(Frame-by-frame shape edits)
##########
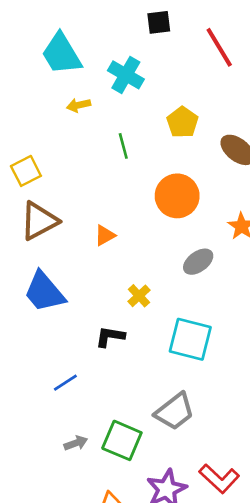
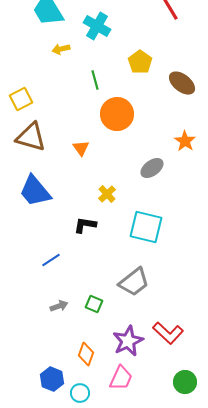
orange circle: (177, 196) -> (117, 114), moved
brown triangle: (39, 221) -> (31, 137), turned 44
orange triangle: (105, 235) -> (81, 148), turned -36
green square: (122, 440) -> (94, 304), size x0.6

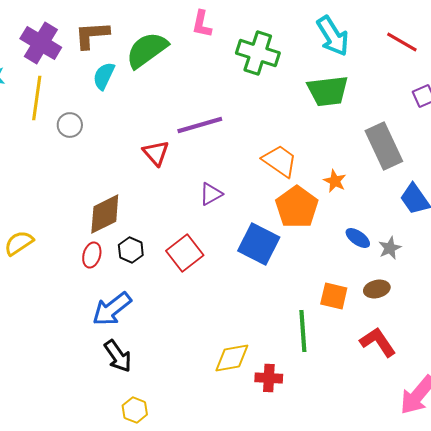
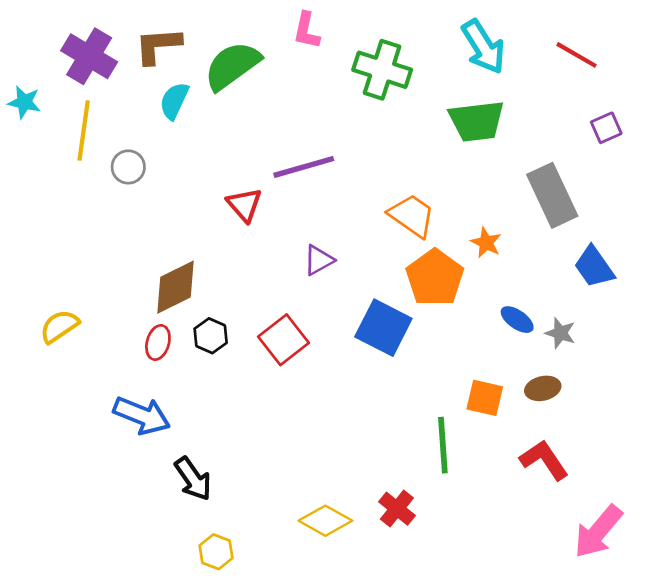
gray star: (390, 248) -> (560, 333), turned -30
blue arrow: (112, 309) -> (142, 415), moved, turned -120
yellow diamond: (232, 358) -> (325, 521), moved, turned 39
red cross: (269, 378) -> (397, 509), turned 36

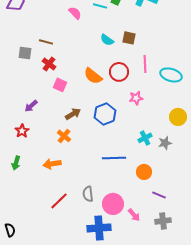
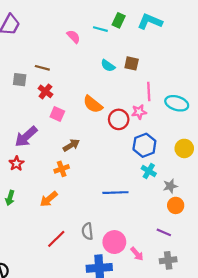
red circle: (119, 72) -> (119, 119), moved
pink star: (136, 98) -> (139, 112), moved
purple arrow: (31, 106) -> (26, 137), size x1.6
blue hexagon: (105, 114) -> (144, 145), moved
orange cross: (64, 136) -> (62, 169), turned 32
cyan cross: (145, 138) -> (149, 171), turned -32
gray star: (165, 143) -> (170, 186), moved
orange arrow: (52, 164) -> (49, 199), turned -30
orange circle: (144, 172) -> (176, 205), moved

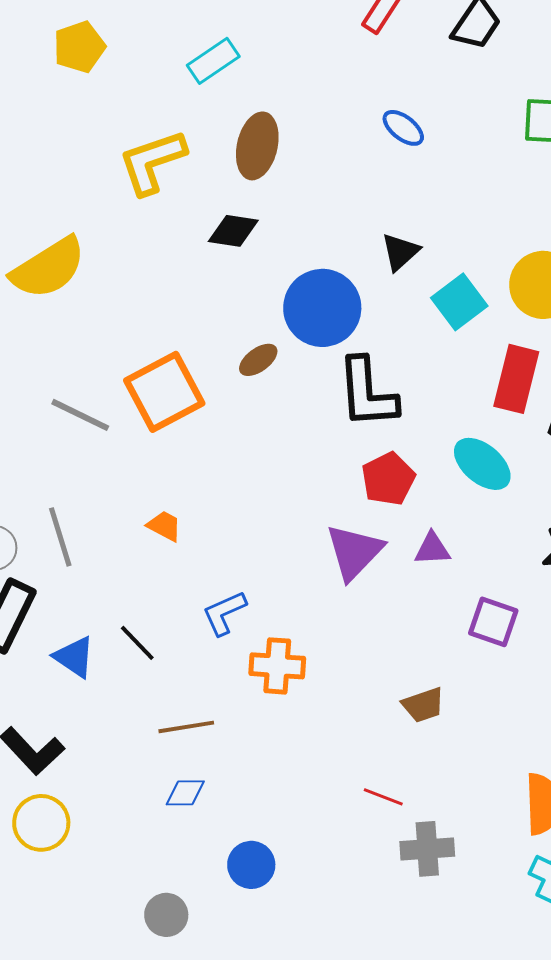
##########
**Task details**
Take every line above that includes the string "cross" and return it.

**The completed task**
red cross: (269, 378) -> (397, 509), turned 36
orange cross: (64, 136) -> (62, 169), turned 32
cyan cross: (145, 138) -> (149, 171), turned -32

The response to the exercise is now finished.